** Opening INFORMATION SUPPLIED block **

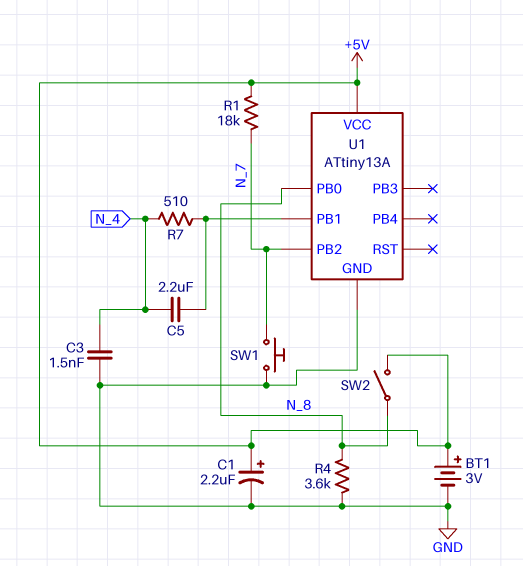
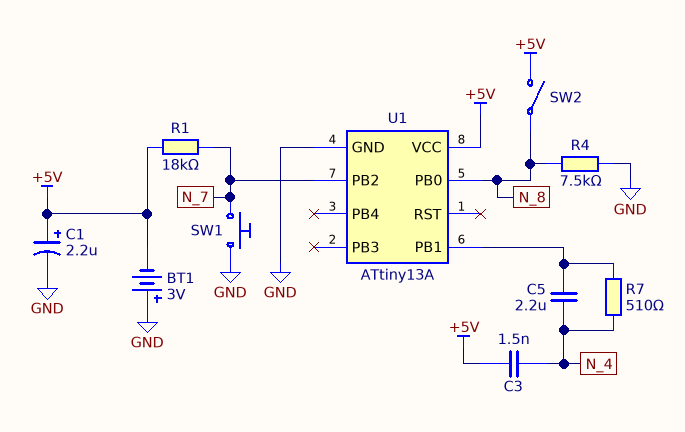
BT1: 3V (plus +5V, minus GND) -> 3V (plus GND, minus +5V)
C3: 1.5nF (GND, N_4) -> 1.5nF (+5V, N_4)
R4: 3.6k (GND, N_8) -> 7.5k (GND, N_8)

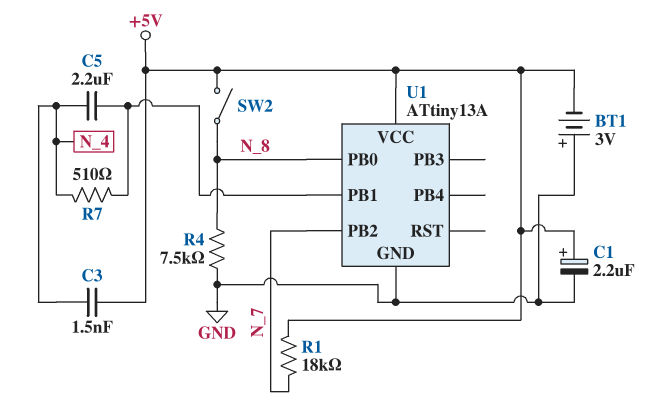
SW1: button (GND, N_7) -> none

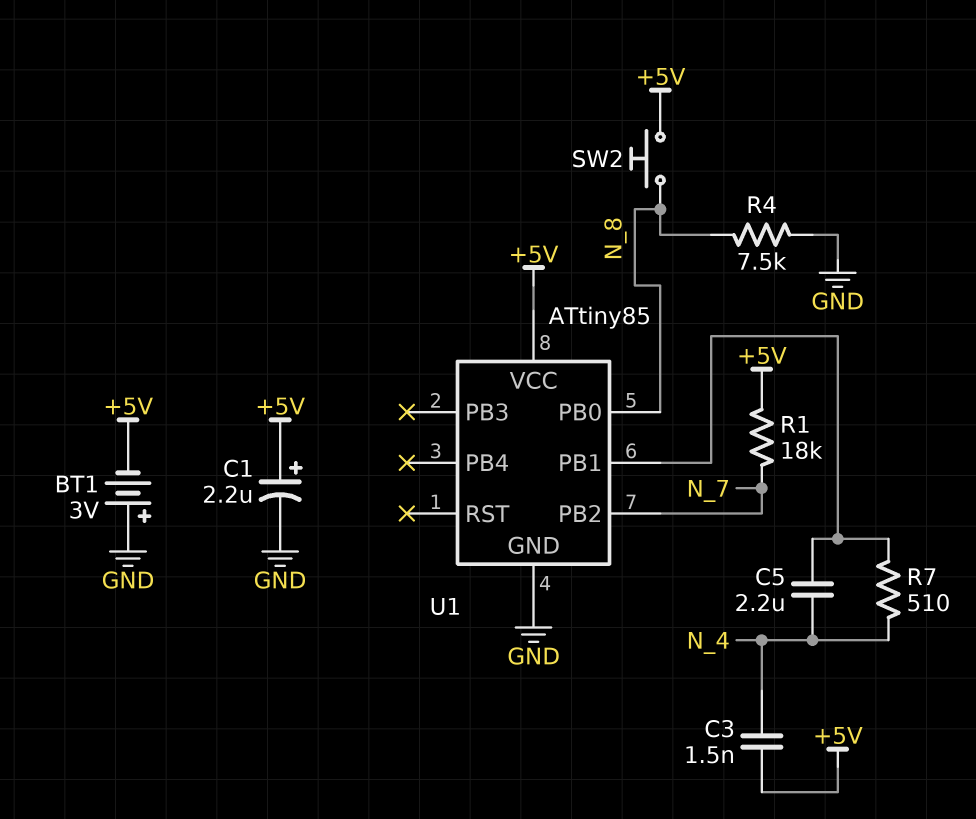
SW2: switch (+5V, N_8) -> button (+5V, N_8)
U1: ATtiny13A -> ATtiny85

** Closing INFORMATION SUPPLIED block **

PROBLEM DETAILS:
The answer must consist solely of the number of lines in the entries that contain the word "button".

RESULT FOR THIS TASK:
2